◆ Problem requirements
Go through the listing below and output exactly the line with "grey button [192,261,256,309]", the line with "camera: 25 degrees right, 10 degrees down", and each line between; omit the rest.

◆ Records
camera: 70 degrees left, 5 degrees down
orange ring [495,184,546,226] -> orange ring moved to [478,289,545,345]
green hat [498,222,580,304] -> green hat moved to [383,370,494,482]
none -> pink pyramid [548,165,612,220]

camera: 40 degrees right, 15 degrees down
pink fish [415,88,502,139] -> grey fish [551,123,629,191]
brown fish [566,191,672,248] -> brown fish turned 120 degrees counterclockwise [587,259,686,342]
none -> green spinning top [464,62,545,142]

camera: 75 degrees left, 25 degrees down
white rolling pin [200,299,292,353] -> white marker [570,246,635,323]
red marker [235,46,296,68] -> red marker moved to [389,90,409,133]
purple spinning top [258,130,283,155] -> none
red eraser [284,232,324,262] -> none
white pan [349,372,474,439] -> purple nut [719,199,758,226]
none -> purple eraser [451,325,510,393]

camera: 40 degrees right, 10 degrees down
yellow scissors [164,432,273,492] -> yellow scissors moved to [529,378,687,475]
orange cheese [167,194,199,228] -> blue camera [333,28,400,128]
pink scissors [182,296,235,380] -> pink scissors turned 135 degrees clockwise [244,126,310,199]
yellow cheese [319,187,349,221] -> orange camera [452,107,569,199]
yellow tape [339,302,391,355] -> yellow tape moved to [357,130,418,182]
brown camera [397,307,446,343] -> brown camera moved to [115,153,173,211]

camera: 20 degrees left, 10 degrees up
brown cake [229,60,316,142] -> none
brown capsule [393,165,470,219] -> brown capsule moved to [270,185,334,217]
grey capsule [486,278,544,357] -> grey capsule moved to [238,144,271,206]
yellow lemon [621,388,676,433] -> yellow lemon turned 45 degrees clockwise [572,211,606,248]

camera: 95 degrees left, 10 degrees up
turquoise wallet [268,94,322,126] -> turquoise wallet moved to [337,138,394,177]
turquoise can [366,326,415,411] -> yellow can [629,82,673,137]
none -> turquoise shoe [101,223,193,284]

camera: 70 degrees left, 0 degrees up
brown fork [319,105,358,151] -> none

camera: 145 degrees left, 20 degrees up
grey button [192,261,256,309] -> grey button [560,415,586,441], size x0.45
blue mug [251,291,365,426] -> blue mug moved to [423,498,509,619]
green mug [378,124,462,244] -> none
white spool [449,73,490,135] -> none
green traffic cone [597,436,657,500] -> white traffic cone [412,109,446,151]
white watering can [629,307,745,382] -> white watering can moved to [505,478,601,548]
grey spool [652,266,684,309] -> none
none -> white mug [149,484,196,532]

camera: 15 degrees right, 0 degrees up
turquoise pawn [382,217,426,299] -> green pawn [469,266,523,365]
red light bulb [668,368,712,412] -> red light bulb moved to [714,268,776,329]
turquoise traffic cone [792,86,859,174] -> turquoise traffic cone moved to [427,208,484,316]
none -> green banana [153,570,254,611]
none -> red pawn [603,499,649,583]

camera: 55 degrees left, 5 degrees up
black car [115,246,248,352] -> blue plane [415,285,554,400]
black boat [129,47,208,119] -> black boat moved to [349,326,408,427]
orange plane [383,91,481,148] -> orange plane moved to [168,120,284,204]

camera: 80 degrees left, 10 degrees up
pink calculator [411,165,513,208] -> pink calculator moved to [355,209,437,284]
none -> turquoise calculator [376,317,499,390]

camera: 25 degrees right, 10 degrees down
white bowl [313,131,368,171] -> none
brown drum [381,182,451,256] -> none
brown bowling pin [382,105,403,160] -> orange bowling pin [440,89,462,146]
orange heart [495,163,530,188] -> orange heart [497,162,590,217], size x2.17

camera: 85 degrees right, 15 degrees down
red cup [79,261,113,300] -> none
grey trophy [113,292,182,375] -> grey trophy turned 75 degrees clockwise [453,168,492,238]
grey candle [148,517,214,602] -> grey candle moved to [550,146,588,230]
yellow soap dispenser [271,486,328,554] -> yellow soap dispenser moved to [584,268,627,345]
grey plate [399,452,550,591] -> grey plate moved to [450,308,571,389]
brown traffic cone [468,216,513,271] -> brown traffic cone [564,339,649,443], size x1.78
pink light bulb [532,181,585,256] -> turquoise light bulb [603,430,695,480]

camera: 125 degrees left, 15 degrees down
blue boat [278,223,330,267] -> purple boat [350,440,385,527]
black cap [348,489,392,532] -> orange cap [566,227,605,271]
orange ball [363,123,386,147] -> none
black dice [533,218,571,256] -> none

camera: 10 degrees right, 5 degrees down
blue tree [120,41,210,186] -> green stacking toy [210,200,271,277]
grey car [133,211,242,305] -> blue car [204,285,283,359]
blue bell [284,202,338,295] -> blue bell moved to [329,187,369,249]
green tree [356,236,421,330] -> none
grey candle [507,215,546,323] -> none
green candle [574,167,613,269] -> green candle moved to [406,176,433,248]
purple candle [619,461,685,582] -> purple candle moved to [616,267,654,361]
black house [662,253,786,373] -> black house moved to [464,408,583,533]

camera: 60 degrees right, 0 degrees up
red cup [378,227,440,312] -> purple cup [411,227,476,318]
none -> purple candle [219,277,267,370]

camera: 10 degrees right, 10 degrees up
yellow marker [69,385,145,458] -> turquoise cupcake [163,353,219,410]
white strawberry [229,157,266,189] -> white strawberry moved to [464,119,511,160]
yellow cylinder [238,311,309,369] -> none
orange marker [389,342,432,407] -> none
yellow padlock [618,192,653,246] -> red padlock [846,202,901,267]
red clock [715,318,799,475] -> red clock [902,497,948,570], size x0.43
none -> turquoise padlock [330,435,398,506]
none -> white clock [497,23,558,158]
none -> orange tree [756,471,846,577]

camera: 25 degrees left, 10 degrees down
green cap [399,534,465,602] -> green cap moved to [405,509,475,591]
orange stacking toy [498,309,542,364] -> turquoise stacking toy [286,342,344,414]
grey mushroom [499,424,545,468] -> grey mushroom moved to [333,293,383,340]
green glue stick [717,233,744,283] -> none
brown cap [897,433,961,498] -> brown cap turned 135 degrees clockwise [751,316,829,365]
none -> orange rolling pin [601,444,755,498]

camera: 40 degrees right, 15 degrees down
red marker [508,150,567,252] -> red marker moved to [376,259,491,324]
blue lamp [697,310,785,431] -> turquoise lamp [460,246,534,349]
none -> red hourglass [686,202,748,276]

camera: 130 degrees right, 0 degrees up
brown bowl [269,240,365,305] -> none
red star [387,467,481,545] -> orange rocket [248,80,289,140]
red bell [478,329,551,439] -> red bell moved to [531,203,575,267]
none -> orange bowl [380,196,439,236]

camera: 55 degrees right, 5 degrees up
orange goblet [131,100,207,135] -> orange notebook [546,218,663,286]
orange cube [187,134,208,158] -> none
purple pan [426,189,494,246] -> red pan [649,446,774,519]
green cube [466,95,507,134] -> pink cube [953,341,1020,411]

◆ Output of the exercise
grey button [192,261,256,309] -> grey button [560,415,586,441], size x0.45
blue mug [251,291,365,426] -> blue mug moved to [423,498,509,619]
green mug [378,124,462,244] -> none
white spool [449,73,490,135] -> none
green traffic cone [597,436,657,500] -> white traffic cone [412,109,446,151]
white watering can [629,307,745,382] -> white watering can moved to [505,478,601,548]
grey spool [652,266,684,309] -> none
none -> white mug [149,484,196,532]

camera: 15 degrees right, 0 degrees up
turquoise pawn [382,217,426,299] -> green pawn [469,266,523,365]
red light bulb [668,368,712,412] -> red light bulb moved to [714,268,776,329]
turquoise traffic cone [792,86,859,174] -> turquoise traffic cone moved to [427,208,484,316]
none -> green banana [153,570,254,611]
none -> red pawn [603,499,649,583]

camera: 55 degrees left, 5 degrees up
black car [115,246,248,352] -> blue plane [415,285,554,400]
black boat [129,47,208,119] -> black boat moved to [349,326,408,427]
orange plane [383,91,481,148] -> orange plane moved to [168,120,284,204]

camera: 80 degrees left, 10 degrees up
pink calculator [411,165,513,208] -> pink calculator moved to [355,209,437,284]
none -> turquoise calculator [376,317,499,390]

camera: 25 degrees right, 10 degrees down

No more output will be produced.